BEGIN Data for the task

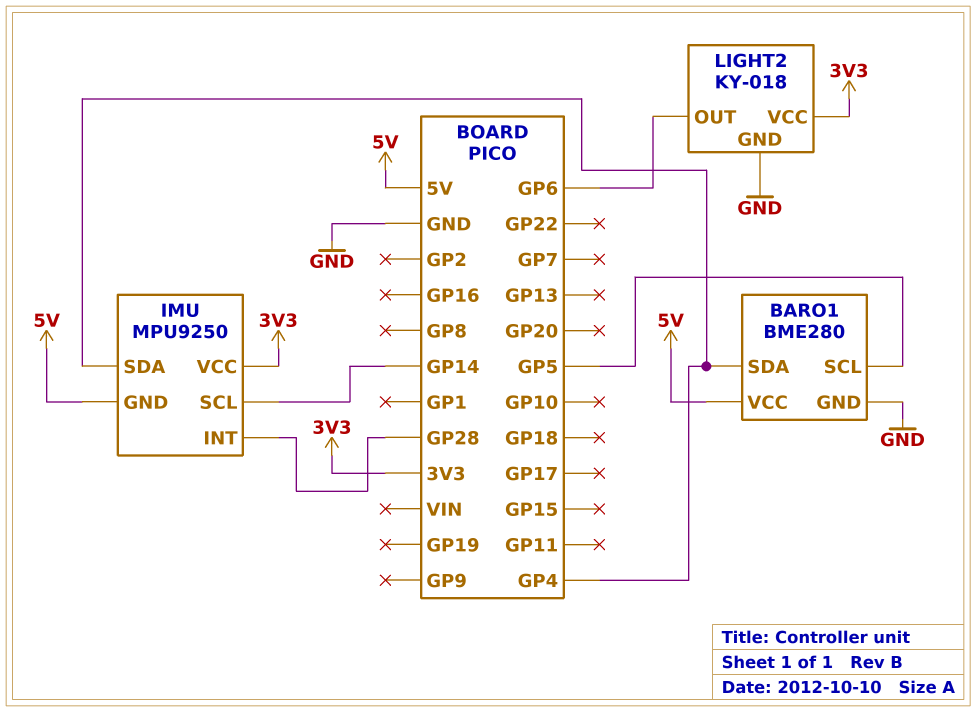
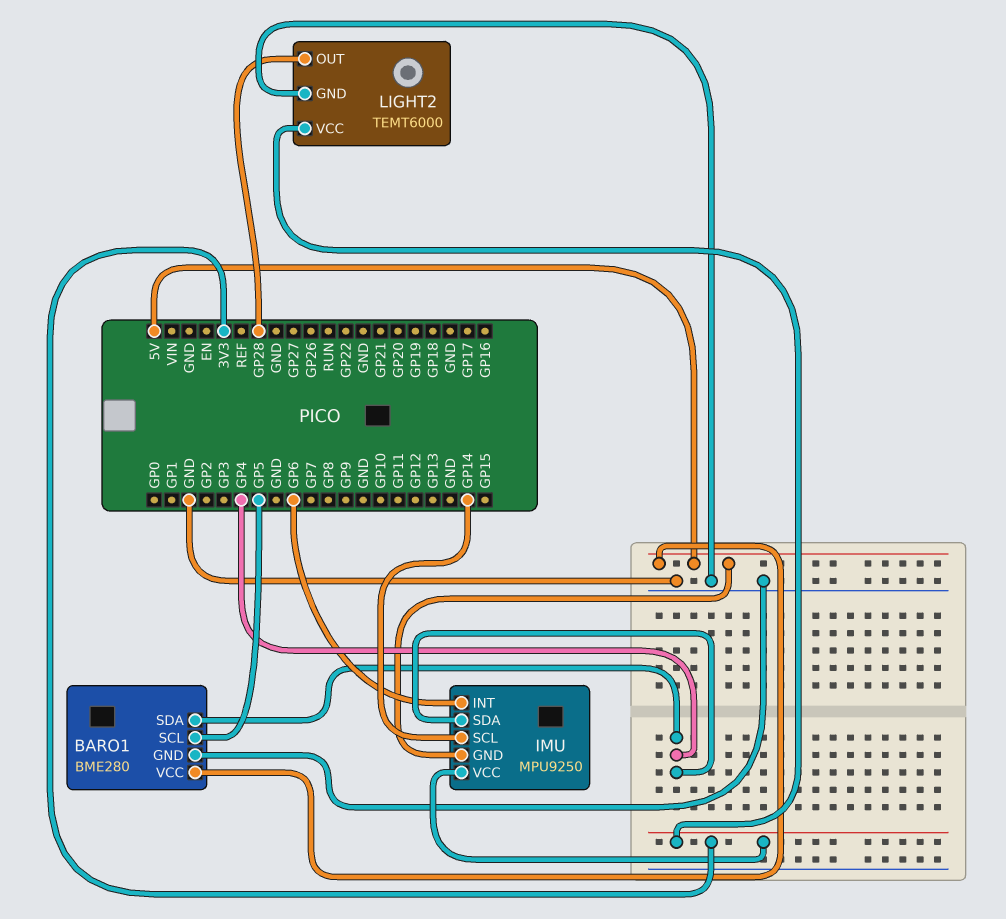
IMU pin INT: GP28 -> GP6
LIGHT2: KY-018 -> TEMT6000
LIGHT2 pin OUT: GP6 -> GP28

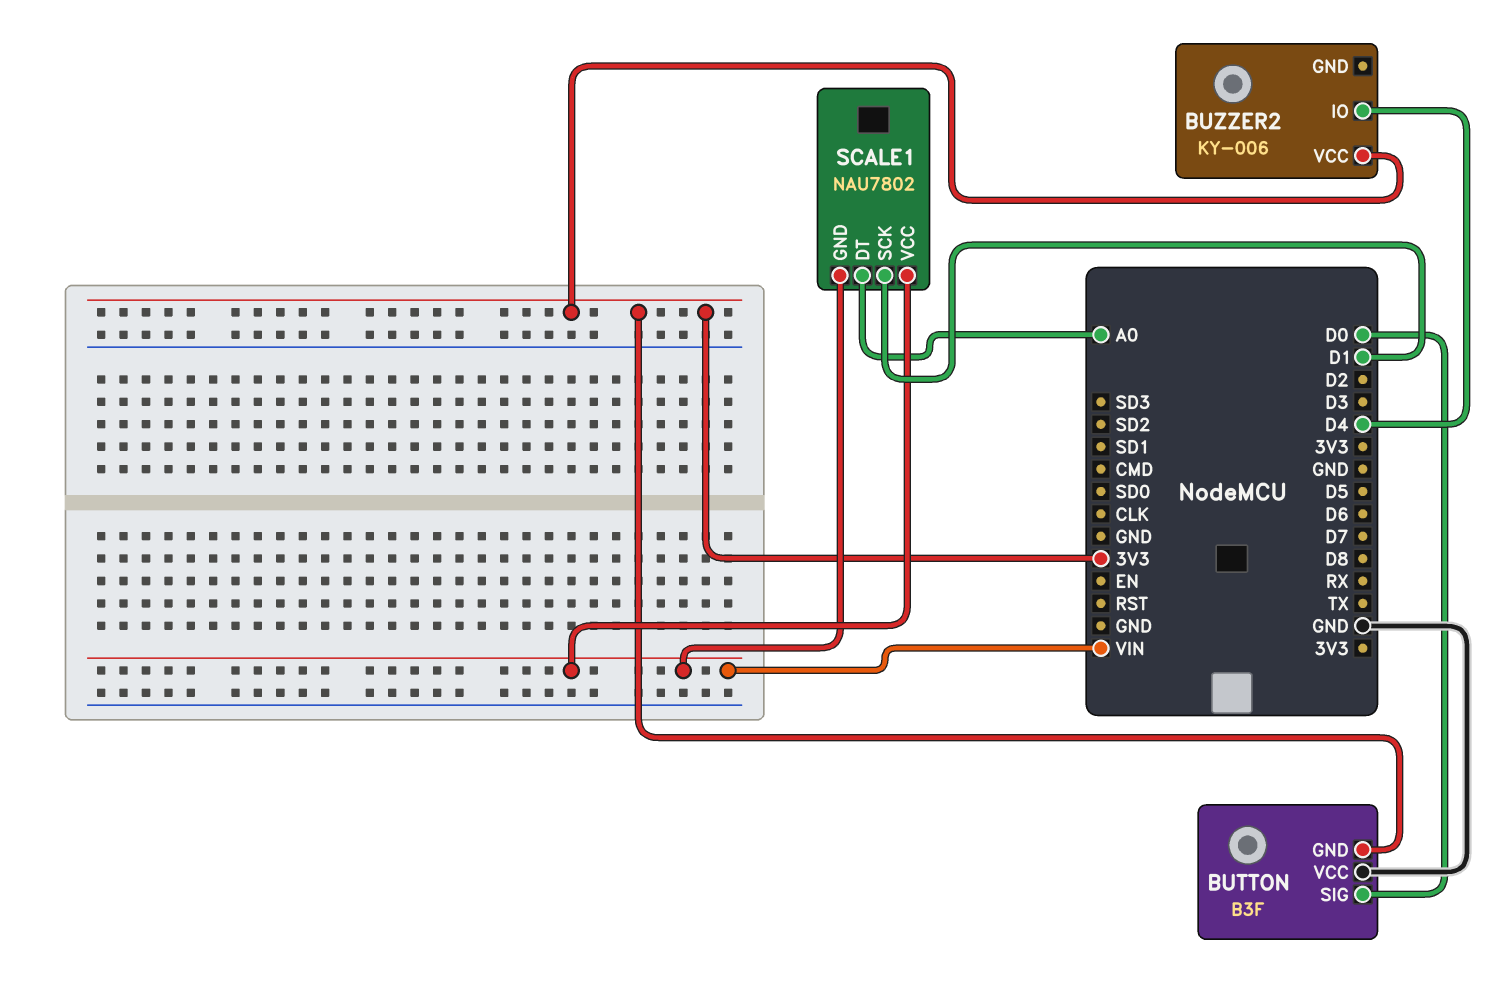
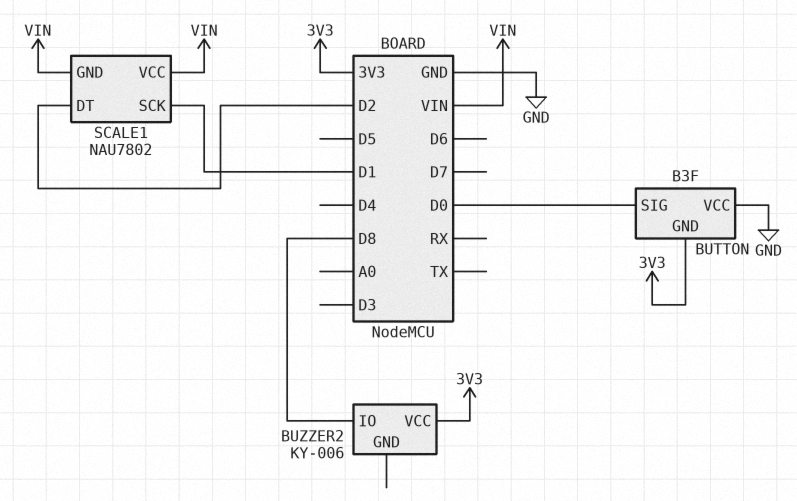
BUZZER2 pin IO: D4 -> D8
SCALE1 pin DT: A0 -> D2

END Data for the task

About this exercise
Find the line that contains "LIGHT2 pin OUT: GP6 -> GP28", then write out that line and each one after it, exactly and with nothing else, through the end of the entries above, without the pictures.

Answer
LIGHT2 pin OUT: GP6 -> GP28

BUZZER2 pin IO: D4 -> D8
SCALE1 pin DT: A0 -> D2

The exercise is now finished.